[[ DATA LISTING, beginning ]]
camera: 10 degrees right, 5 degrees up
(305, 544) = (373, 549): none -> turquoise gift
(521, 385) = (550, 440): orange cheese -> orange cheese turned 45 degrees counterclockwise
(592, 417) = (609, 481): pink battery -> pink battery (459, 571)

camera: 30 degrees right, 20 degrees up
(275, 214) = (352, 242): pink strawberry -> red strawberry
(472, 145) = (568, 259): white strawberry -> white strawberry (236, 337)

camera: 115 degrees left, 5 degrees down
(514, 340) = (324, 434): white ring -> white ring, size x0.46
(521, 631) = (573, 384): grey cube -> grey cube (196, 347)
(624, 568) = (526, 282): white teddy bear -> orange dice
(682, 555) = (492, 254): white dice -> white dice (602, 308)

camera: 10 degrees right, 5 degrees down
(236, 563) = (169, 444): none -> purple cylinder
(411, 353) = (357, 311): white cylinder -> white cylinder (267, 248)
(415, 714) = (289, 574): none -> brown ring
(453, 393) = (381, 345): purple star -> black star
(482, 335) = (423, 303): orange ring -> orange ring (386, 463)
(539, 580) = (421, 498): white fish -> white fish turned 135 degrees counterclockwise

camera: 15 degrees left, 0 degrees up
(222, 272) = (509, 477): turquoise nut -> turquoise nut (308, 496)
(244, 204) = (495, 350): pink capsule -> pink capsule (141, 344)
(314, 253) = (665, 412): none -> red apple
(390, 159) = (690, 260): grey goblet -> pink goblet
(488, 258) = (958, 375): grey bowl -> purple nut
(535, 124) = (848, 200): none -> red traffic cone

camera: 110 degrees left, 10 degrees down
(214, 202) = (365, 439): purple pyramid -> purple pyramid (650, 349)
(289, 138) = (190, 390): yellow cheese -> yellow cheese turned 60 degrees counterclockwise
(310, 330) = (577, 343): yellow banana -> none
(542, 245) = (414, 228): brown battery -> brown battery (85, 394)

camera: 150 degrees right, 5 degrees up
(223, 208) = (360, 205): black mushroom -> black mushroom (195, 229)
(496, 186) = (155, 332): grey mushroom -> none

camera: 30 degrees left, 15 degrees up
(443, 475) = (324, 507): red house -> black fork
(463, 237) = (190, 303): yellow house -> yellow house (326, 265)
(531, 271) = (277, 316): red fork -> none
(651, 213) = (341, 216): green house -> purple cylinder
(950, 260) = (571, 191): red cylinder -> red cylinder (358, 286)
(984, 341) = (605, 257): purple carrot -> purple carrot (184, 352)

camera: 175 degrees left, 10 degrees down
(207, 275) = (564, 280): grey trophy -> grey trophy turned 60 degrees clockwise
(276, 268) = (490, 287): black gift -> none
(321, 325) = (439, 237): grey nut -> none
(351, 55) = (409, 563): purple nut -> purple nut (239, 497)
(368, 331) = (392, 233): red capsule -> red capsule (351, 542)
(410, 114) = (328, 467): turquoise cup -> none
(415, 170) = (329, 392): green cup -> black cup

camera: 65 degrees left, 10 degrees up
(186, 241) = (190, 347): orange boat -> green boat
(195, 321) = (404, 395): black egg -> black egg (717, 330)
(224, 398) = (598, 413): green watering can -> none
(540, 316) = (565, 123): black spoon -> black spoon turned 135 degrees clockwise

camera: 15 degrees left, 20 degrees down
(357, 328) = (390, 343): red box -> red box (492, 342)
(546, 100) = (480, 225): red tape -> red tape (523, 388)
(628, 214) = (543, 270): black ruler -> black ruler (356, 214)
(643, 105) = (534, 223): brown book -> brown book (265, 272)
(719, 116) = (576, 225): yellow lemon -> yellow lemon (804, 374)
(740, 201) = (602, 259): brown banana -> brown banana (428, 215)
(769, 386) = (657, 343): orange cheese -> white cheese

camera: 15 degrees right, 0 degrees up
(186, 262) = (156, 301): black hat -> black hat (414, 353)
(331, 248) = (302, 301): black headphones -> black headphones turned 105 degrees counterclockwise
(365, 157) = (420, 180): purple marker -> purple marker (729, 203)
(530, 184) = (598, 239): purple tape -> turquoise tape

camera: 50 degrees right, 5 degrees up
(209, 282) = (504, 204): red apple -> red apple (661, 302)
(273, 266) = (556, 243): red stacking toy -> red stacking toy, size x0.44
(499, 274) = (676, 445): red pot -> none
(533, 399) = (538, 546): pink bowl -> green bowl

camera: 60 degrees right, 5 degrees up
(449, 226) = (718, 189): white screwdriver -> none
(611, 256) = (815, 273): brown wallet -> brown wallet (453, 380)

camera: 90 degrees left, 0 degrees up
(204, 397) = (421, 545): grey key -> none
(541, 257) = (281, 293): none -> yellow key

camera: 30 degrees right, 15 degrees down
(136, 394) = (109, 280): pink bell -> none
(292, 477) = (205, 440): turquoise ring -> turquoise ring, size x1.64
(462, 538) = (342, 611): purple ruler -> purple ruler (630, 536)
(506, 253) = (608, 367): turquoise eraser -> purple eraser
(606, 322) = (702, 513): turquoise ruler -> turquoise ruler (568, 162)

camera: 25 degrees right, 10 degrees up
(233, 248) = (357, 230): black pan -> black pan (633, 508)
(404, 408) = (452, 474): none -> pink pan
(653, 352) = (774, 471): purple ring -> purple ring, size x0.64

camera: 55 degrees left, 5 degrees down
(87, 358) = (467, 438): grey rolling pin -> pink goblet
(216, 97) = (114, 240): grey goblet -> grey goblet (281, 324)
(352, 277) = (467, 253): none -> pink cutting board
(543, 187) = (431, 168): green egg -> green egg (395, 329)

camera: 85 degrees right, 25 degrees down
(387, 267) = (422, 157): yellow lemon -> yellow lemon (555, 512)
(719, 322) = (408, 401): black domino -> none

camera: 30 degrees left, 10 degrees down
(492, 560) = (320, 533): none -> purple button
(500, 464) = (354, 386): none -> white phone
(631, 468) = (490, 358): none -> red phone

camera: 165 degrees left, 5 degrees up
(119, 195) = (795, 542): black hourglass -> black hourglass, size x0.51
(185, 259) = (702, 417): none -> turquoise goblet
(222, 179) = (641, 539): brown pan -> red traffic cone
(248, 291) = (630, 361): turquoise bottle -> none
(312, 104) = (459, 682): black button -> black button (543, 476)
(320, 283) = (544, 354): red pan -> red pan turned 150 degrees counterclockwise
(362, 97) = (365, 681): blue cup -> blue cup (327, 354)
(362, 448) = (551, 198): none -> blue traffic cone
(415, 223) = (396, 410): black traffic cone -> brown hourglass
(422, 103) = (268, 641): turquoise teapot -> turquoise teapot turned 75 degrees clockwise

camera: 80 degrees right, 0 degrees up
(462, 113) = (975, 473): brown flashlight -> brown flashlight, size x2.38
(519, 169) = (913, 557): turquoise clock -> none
[[ DATA LISTING, end ]]
• TASK OBJECTIVE:
Set down, exactly as they stand above, the lines starting with the line with "(592, 417) = (609, 481): pink" and going on through the line with "(542, 245) = (414, 228): brown", and no others.

• EXERCISE OUTPUT:
(592, 417) = (609, 481): pink battery -> pink battery (459, 571)

camera: 30 degrees right, 20 degrees up
(275, 214) = (352, 242): pink strawberry -> red strawberry
(472, 145) = (568, 259): white strawberry -> white strawberry (236, 337)

camera: 115 degrees left, 5 degrees down
(514, 340) = (324, 434): white ring -> white ring, size x0.46
(521, 631) = (573, 384): grey cube -> grey cube (196, 347)
(624, 568) = (526, 282): white teddy bear -> orange dice
(682, 555) = (492, 254): white dice -> white dice (602, 308)

camera: 10 degrees right, 5 degrees down
(236, 563) = (169, 444): none -> purple cylinder
(411, 353) = (357, 311): white cylinder -> white cylinder (267, 248)
(415, 714) = (289, 574): none -> brown ring
(453, 393) = (381, 345): purple star -> black star
(482, 335) = (423, 303): orange ring -> orange ring (386, 463)
(539, 580) = (421, 498): white fish -> white fish turned 135 degrees counterclockwise

camera: 15 degrees left, 0 degrees up
(222, 272) = (509, 477): turquoise nut -> turquoise nut (308, 496)
(244, 204) = (495, 350): pink capsule -> pink capsule (141, 344)
(314, 253) = (665, 412): none -> red apple
(390, 159) = (690, 260): grey goblet -> pink goblet
(488, 258) = (958, 375): grey bowl -> purple nut
(535, 124) = (848, 200): none -> red traffic cone

camera: 110 degrees left, 10 degrees down
(214, 202) = (365, 439): purple pyramid -> purple pyramid (650, 349)
(289, 138) = (190, 390): yellow cheese -> yellow cheese turned 60 degrees counterclockwise
(310, 330) = (577, 343): yellow banana -> none
(542, 245) = (414, 228): brown battery -> brown battery (85, 394)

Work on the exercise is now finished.